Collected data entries
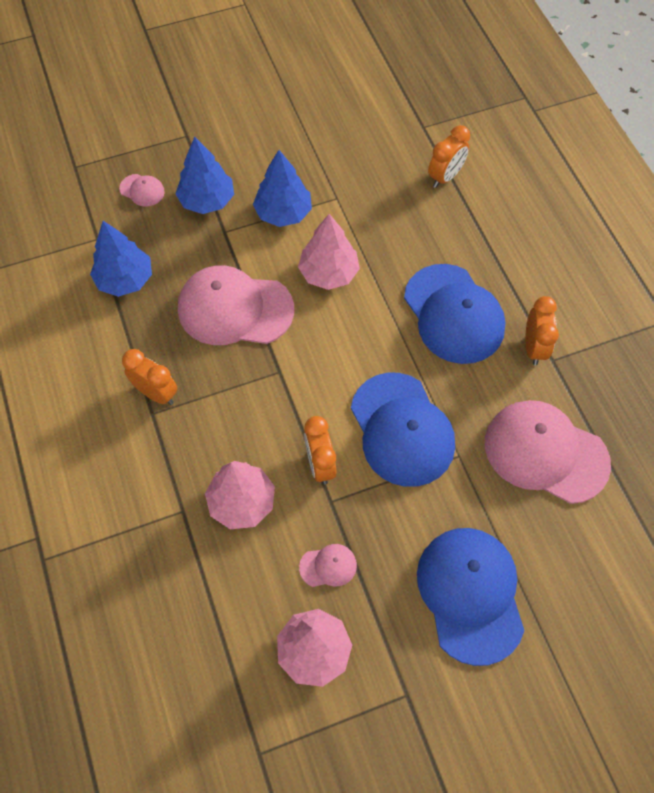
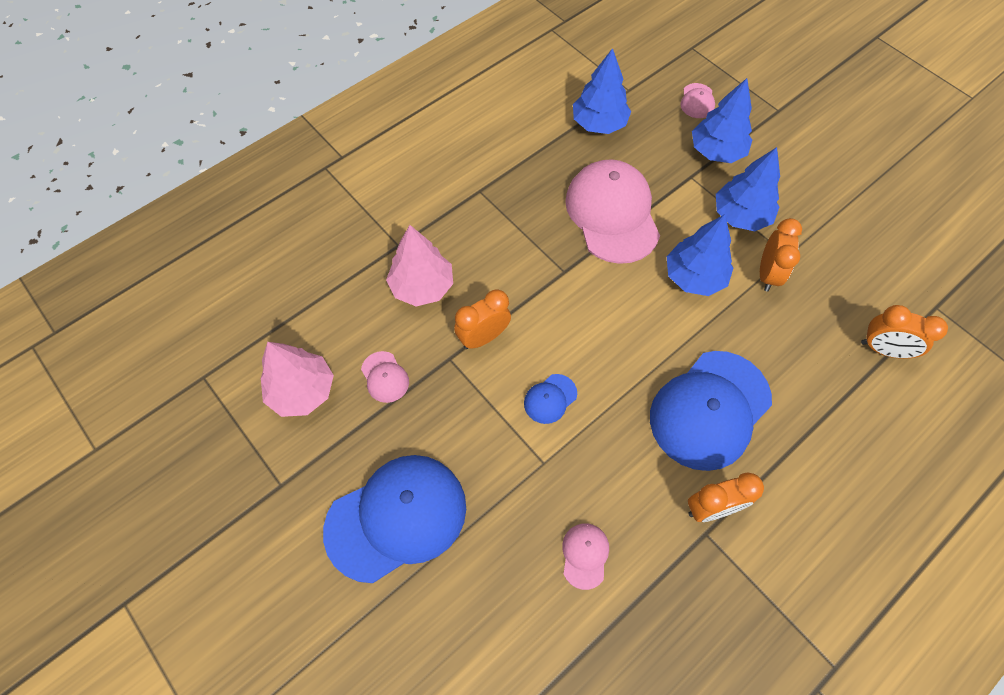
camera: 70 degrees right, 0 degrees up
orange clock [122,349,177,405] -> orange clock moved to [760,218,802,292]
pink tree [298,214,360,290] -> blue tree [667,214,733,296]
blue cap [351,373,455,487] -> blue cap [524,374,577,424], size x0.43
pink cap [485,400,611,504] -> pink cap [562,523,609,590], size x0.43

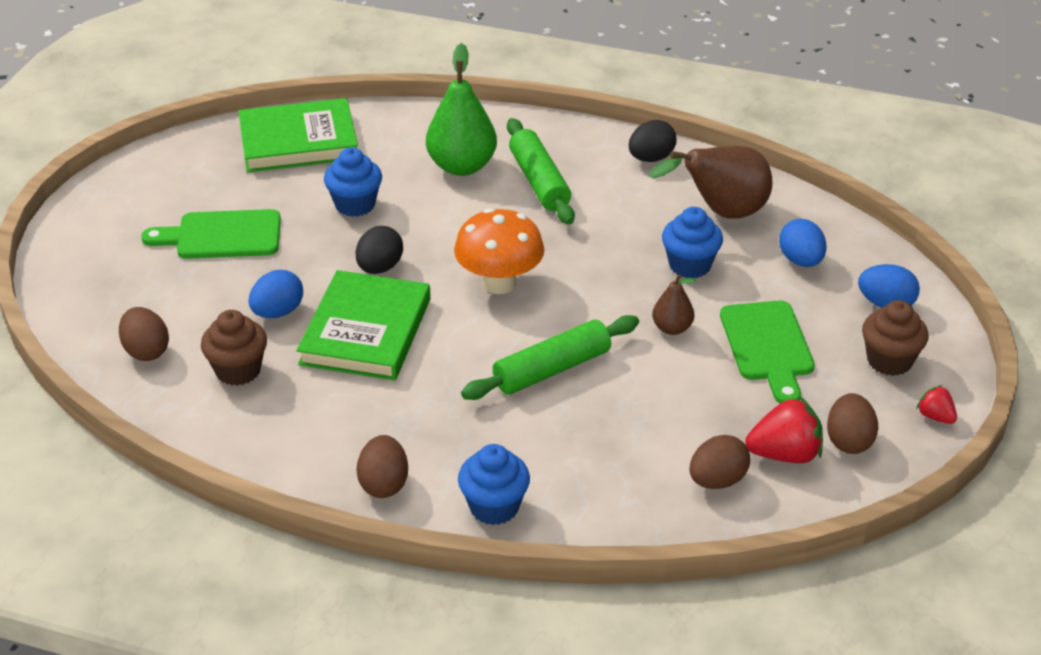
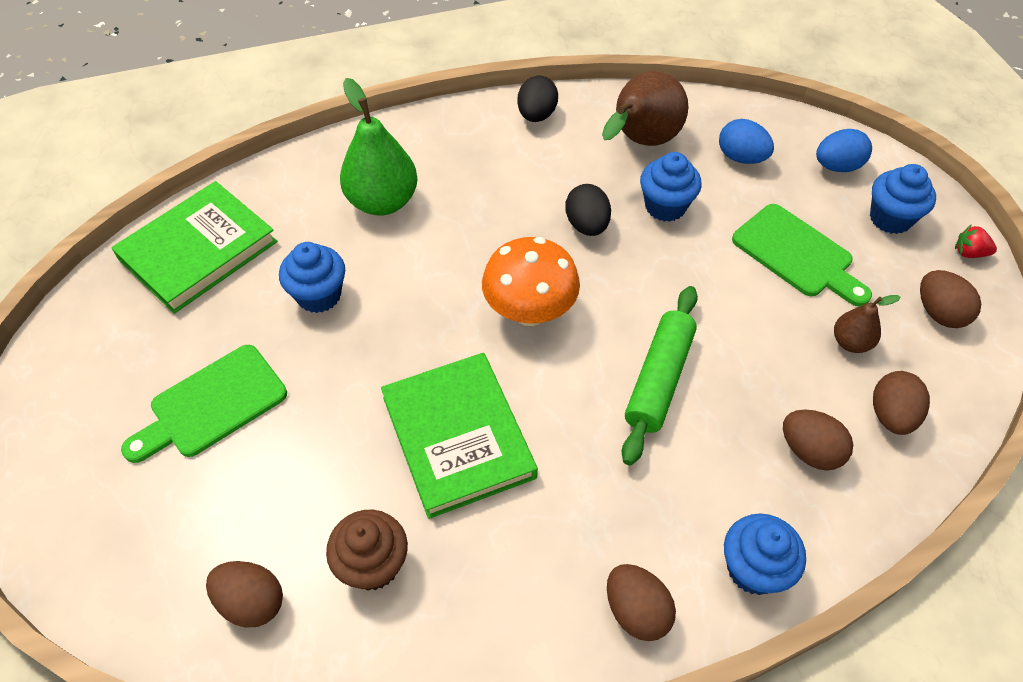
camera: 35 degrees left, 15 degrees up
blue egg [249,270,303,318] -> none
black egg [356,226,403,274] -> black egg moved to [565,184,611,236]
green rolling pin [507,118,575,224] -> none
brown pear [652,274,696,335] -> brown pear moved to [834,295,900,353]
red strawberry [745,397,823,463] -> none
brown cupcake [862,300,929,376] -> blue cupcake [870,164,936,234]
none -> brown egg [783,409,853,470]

__WORK REQUIRED__:
The answer consists solely of the lines from the one containing "brown cupcake [862,300,929,376]" through the last line of the data above, reproduced exactly.

__WRITTEN RESPONSE__:
brown cupcake [862,300,929,376] -> blue cupcake [870,164,936,234]
none -> brown egg [783,409,853,470]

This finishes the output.